TASK ITEM
Look through the listing below and write out exactly the lines from the line with "camera: 170 degrees left, 10 degrees down" to the line with "brown book [321,217,388,274]", both included, and no others.
++++++
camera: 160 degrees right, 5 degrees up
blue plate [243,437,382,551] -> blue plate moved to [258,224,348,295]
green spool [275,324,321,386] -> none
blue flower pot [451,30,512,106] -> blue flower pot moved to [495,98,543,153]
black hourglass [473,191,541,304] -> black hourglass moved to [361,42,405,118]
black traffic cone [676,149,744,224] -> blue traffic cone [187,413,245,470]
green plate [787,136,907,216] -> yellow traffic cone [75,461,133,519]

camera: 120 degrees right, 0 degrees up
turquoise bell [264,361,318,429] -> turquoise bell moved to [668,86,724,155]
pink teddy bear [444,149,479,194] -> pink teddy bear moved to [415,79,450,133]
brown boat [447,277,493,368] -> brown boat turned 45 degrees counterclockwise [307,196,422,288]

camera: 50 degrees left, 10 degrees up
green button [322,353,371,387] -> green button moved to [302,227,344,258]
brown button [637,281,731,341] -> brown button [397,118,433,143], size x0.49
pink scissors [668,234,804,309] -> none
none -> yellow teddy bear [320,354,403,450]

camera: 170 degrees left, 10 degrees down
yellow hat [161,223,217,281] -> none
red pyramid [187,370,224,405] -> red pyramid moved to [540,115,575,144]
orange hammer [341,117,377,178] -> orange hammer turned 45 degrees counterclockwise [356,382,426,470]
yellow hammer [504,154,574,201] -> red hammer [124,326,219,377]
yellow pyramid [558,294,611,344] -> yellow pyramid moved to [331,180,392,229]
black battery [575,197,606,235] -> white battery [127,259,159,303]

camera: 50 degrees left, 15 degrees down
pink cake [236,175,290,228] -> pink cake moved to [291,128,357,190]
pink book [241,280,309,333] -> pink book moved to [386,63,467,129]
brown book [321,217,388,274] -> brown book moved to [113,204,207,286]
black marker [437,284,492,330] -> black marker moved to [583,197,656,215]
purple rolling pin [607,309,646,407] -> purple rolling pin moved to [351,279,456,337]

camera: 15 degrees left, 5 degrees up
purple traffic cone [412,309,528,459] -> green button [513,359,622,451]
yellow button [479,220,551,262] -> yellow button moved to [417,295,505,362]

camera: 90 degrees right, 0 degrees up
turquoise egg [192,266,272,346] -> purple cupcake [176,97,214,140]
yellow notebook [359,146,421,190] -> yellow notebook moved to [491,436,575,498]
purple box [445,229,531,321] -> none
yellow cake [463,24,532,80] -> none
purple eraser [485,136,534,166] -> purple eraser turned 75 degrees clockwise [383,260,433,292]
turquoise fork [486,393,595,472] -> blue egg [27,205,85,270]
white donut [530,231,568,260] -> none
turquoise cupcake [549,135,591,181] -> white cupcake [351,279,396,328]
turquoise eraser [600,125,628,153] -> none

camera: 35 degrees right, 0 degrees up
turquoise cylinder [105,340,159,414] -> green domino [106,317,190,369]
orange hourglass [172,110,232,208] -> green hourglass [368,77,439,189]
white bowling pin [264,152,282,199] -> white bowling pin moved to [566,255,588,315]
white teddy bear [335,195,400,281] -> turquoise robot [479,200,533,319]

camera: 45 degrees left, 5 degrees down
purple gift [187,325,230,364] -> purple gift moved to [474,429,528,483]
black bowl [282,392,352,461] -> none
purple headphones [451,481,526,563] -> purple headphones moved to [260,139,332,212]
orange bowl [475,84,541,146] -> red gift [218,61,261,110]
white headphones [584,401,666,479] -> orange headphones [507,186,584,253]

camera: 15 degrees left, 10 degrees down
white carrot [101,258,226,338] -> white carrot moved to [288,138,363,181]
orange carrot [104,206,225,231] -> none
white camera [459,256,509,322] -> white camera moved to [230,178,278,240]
++++++
RESPONSE FOR THIS EXERCISE
camera: 170 degrees left, 10 degrees down
yellow hat [161,223,217,281] -> none
red pyramid [187,370,224,405] -> red pyramid moved to [540,115,575,144]
orange hammer [341,117,377,178] -> orange hammer turned 45 degrees counterclockwise [356,382,426,470]
yellow hammer [504,154,574,201] -> red hammer [124,326,219,377]
yellow pyramid [558,294,611,344] -> yellow pyramid moved to [331,180,392,229]
black battery [575,197,606,235] -> white battery [127,259,159,303]

camera: 50 degrees left, 15 degrees down
pink cake [236,175,290,228] -> pink cake moved to [291,128,357,190]
pink book [241,280,309,333] -> pink book moved to [386,63,467,129]
brown book [321,217,388,274] -> brown book moved to [113,204,207,286]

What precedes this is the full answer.